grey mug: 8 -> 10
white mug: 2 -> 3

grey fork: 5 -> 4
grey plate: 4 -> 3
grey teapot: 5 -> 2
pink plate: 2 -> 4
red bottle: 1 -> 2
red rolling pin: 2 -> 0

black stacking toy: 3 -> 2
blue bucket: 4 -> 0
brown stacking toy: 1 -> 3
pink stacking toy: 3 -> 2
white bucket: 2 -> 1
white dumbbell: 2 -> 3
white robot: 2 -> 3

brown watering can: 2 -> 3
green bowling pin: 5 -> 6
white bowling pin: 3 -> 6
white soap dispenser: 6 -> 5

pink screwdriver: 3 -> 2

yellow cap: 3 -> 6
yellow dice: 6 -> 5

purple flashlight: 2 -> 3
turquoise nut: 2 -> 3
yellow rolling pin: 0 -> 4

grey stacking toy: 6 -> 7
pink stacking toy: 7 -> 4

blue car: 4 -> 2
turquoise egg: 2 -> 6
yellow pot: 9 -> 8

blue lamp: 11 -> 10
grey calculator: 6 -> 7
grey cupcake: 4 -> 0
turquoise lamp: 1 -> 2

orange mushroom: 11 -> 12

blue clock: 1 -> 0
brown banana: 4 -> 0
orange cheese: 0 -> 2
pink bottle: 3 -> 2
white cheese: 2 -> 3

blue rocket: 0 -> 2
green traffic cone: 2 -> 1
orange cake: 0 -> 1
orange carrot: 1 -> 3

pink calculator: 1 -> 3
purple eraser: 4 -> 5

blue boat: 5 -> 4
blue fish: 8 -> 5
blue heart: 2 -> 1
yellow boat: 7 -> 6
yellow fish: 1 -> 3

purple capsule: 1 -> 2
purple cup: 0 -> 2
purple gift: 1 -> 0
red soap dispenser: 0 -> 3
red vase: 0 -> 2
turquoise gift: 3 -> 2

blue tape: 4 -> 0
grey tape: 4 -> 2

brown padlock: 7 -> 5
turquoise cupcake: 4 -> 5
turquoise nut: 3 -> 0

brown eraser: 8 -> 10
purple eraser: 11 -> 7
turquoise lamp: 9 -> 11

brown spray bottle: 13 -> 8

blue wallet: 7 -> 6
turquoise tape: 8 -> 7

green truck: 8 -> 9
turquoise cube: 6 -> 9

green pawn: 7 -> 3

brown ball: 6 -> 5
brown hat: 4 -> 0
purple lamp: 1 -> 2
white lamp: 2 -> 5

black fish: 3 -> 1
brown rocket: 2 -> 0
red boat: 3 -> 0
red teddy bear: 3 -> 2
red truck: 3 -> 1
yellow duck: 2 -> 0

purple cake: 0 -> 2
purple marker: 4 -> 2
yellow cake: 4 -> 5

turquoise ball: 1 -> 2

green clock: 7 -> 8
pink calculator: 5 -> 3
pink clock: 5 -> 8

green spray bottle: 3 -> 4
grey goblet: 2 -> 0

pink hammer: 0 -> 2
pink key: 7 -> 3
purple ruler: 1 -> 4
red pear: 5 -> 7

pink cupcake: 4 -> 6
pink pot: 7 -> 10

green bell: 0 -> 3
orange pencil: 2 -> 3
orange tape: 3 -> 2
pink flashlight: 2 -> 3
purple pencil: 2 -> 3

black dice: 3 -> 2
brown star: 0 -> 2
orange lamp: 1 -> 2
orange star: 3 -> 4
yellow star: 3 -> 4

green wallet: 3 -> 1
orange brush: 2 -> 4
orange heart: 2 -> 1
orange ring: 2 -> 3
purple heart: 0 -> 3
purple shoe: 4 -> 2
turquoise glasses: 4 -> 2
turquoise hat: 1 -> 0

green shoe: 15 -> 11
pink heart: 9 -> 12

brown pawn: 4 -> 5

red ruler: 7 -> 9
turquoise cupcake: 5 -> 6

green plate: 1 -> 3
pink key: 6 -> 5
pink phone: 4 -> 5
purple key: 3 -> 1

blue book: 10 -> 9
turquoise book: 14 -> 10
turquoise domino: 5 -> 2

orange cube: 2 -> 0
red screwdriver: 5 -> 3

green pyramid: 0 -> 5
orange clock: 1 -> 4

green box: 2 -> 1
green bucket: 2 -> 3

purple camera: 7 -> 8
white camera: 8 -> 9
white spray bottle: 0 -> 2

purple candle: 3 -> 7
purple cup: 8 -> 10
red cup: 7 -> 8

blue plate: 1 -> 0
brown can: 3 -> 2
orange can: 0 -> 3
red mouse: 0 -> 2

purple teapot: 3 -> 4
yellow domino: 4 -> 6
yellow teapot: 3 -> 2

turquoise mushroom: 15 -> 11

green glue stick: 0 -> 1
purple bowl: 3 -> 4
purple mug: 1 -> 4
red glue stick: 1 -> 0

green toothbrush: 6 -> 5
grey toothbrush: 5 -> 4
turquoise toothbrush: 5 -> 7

□ □ □

## ASSIGNMENT
Each entry needs to be written out again, exactly as given.

## YOUR SOLUTION
grey mug: 8 -> 10
white mug: 2 -> 3

grey fork: 5 -> 4
grey plate: 4 -> 3
grey teapot: 5 -> 2
pink plate: 2 -> 4
red bottle: 1 -> 2
red rolling pin: 2 -> 0

black stacking toy: 3 -> 2
blue bucket: 4 -> 0
brown stacking toy: 1 -> 3
pink stacking toy: 3 -> 2
white bucket: 2 -> 1
white dumbbell: 2 -> 3
white robot: 2 -> 3

brown watering can: 2 -> 3
green bowling pin: 5 -> 6
white bowling pin: 3 -> 6
white soap dispenser: 6 -> 5

pink screwdriver: 3 -> 2

yellow cap: 3 -> 6
yellow dice: 6 -> 5

purple flashlight: 2 -> 3
turquoise nut: 2 -> 3
yellow rolling pin: 0 -> 4

grey stacking toy: 6 -> 7
pink stacking toy: 7 -> 4

blue car: 4 -> 2
turquoise egg: 2 -> 6
yellow pot: 9 -> 8

blue lamp: 11 -> 10
grey calculator: 6 -> 7
grey cupcake: 4 -> 0
turquoise lamp: 1 -> 2

orange mushroom: 11 -> 12

blue clock: 1 -> 0
brown banana: 4 -> 0
orange cheese: 0 -> 2
pink bottle: 3 -> 2
white cheese: 2 -> 3

blue rocket: 0 -> 2
green traffic cone: 2 -> 1
orange cake: 0 -> 1
orange carrot: 1 -> 3

pink calculator: 1 -> 3
purple eraser: 4 -> 5

blue boat: 5 -> 4
blue fish: 8 -> 5
blue heart: 2 -> 1
yellow boat: 7 -> 6
yellow fish: 1 -> 3

purple capsule: 1 -> 2
purple cup: 0 -> 2
purple gift: 1 -> 0
red soap dispenser: 0 -> 3
red vase: 0 -> 2
turquoise gift: 3 -> 2

blue tape: 4 -> 0
grey tape: 4 -> 2

brown padlock: 7 -> 5
turquoise cupcake: 4 -> 5
turquoise nut: 3 -> 0

brown eraser: 8 -> 10
purple eraser: 11 -> 7
turquoise lamp: 9 -> 11

brown spray bottle: 13 -> 8

blue wallet: 7 -> 6
turquoise tape: 8 -> 7

green truck: 8 -> 9
turquoise cube: 6 -> 9

green pawn: 7 -> 3

brown ball: 6 -> 5
brown hat: 4 -> 0
purple lamp: 1 -> 2
white lamp: 2 -> 5

black fish: 3 -> 1
brown rocket: 2 -> 0
red boat: 3 -> 0
red teddy bear: 3 -> 2
red truck: 3 -> 1
yellow duck: 2 -> 0

purple cake: 0 -> 2
purple marker: 4 -> 2
yellow cake: 4 -> 5

turquoise ball: 1 -> 2

green clock: 7 -> 8
pink calculator: 5 -> 3
pink clock: 5 -> 8

green spray bottle: 3 -> 4
grey goblet: 2 -> 0

pink hammer: 0 -> 2
pink key: 7 -> 3
purple ruler: 1 -> 4
red pear: 5 -> 7

pink cupcake: 4 -> 6
pink pot: 7 -> 10

green bell: 0 -> 3
orange pencil: 2 -> 3
orange tape: 3 -> 2
pink flashlight: 2 -> 3
purple pencil: 2 -> 3

black dice: 3 -> 2
brown star: 0 -> 2
orange lamp: 1 -> 2
orange star: 3 -> 4
yellow star: 3 -> 4

green wallet: 3 -> 1
orange brush: 2 -> 4
orange heart: 2 -> 1
orange ring: 2 -> 3
purple heart: 0 -> 3
purple shoe: 4 -> 2
turquoise glasses: 4 -> 2
turquoise hat: 1 -> 0

green shoe: 15 -> 11
pink heart: 9 -> 12

brown pawn: 4 -> 5

red ruler: 7 -> 9
turquoise cupcake: 5 -> 6

green plate: 1 -> 3
pink key: 6 -> 5
pink phone: 4 -> 5
purple key: 3 -> 1

blue book: 10 -> 9
turquoise book: 14 -> 10
turquoise domino: 5 -> 2

orange cube: 2 -> 0
red screwdriver: 5 -> 3

green pyramid: 0 -> 5
orange clock: 1 -> 4

green box: 2 -> 1
green bucket: 2 -> 3

purple camera: 7 -> 8
white camera: 8 -> 9
white spray bottle: 0 -> 2

purple candle: 3 -> 7
purple cup: 8 -> 10
red cup: 7 -> 8

blue plate: 1 -> 0
brown can: 3 -> 2
orange can: 0 -> 3
red mouse: 0 -> 2

purple teapot: 3 -> 4
yellow domino: 4 -> 6
yellow teapot: 3 -> 2

turquoise mushroom: 15 -> 11

green glue stick: 0 -> 1
purple bowl: 3 -> 4
purple mug: 1 -> 4
red glue stick: 1 -> 0

green toothbrush: 6 -> 5
grey toothbrush: 5 -> 4
turquoise toothbrush: 5 -> 7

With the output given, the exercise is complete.